Exercise objective »
Give again, word for word, every line in the entries below from the line with "camera: 70 degrees left, 5 degrees up" up to and including the line with "(312, 265) = (786, 441): yellow", and no other line.

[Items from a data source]
- Opening Delimiter -
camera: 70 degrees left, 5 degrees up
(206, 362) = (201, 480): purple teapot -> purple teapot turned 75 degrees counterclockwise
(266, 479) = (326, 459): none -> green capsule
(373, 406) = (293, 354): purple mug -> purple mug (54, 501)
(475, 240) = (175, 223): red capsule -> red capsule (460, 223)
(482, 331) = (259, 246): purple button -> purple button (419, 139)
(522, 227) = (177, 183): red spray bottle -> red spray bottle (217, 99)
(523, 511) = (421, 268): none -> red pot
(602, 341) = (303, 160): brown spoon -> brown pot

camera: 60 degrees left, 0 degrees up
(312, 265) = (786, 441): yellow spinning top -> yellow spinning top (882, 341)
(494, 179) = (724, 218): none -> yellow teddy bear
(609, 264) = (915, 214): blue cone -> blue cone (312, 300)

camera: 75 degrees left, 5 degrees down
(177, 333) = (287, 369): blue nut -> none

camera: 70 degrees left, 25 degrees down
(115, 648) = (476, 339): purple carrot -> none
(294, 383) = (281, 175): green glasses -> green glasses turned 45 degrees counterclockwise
- Closing Delimiter -
- Opening Delimiter -
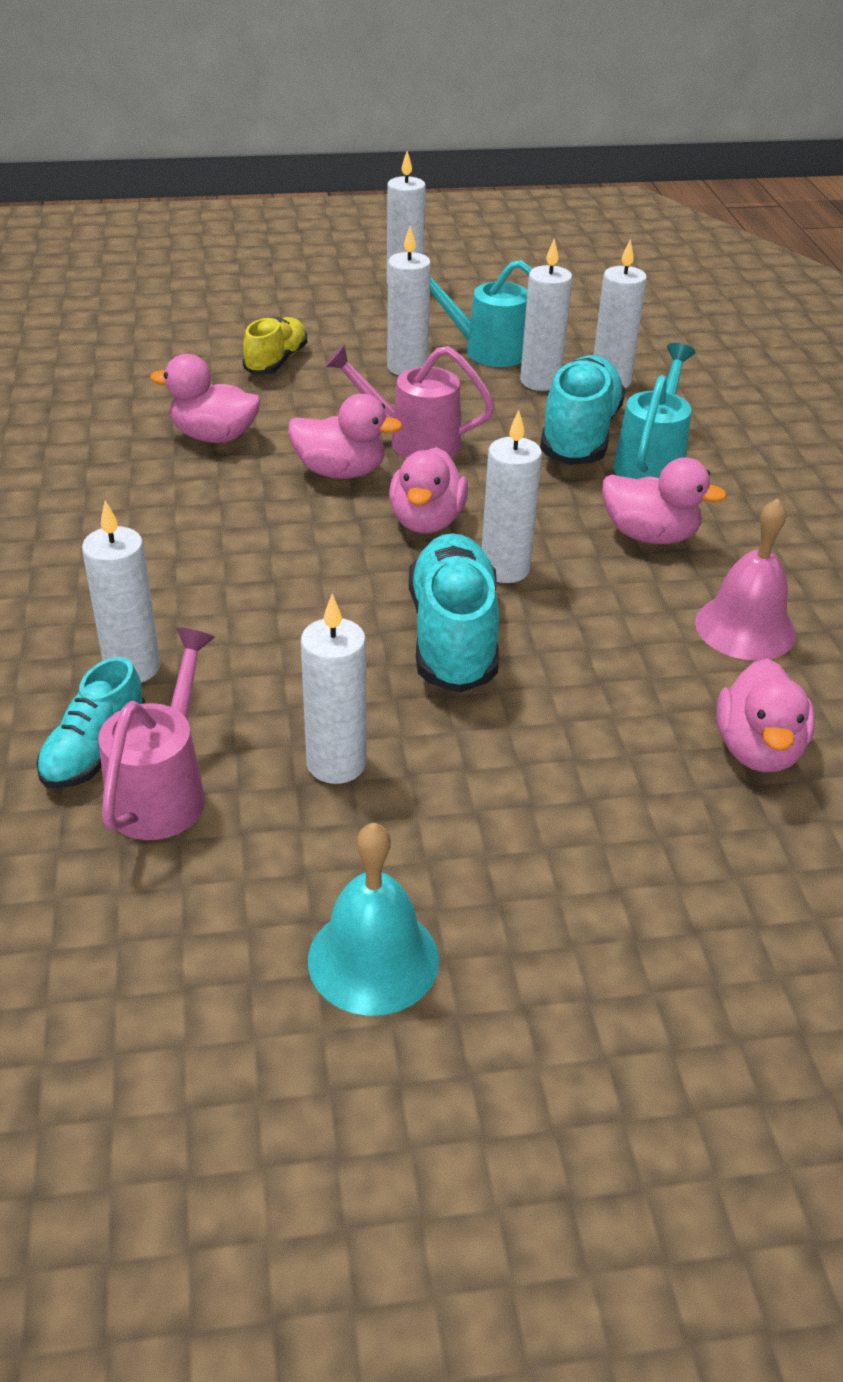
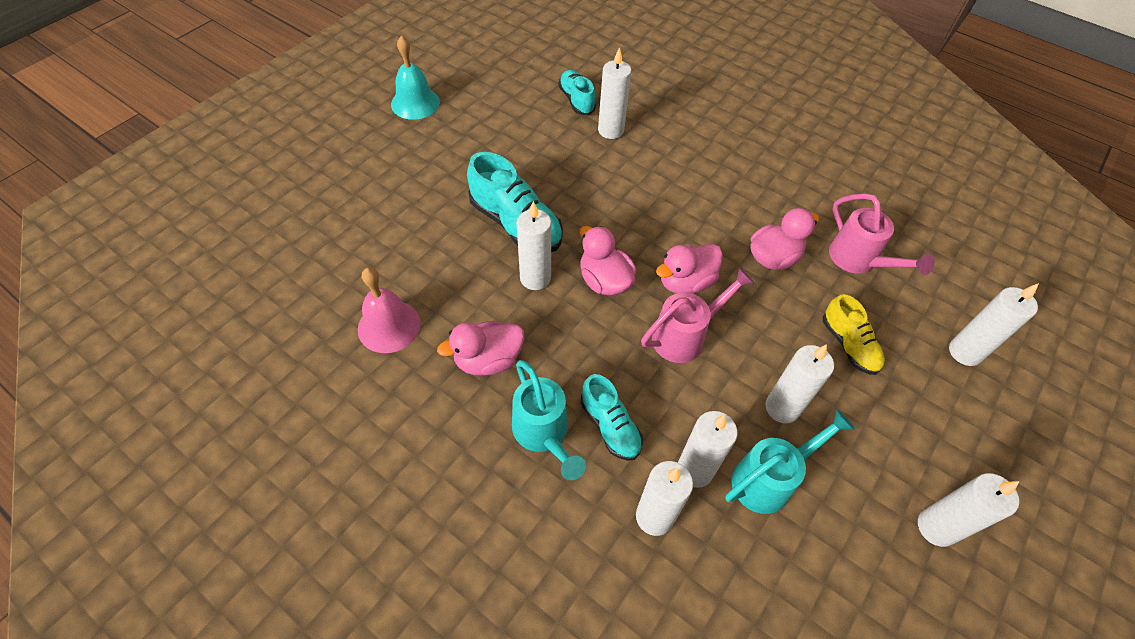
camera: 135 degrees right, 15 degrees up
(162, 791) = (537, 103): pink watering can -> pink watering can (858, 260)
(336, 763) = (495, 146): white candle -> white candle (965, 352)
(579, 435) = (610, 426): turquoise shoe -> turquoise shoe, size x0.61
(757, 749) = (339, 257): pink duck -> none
- Closing Delimiter -
Solution »
camera: 70 degrees left, 5 degrees up
(206, 362) = (201, 480): purple teapot -> purple teapot turned 75 degrees counterclockwise
(266, 479) = (326, 459): none -> green capsule
(373, 406) = (293, 354): purple mug -> purple mug (54, 501)
(475, 240) = (175, 223): red capsule -> red capsule (460, 223)
(482, 331) = (259, 246): purple button -> purple button (419, 139)
(522, 227) = (177, 183): red spray bottle -> red spray bottle (217, 99)
(523, 511) = (421, 268): none -> red pot
(602, 341) = (303, 160): brown spoon -> brown pot

camera: 60 degrees left, 0 degrees up
(312, 265) = (786, 441): yellow spinning top -> yellow spinning top (882, 341)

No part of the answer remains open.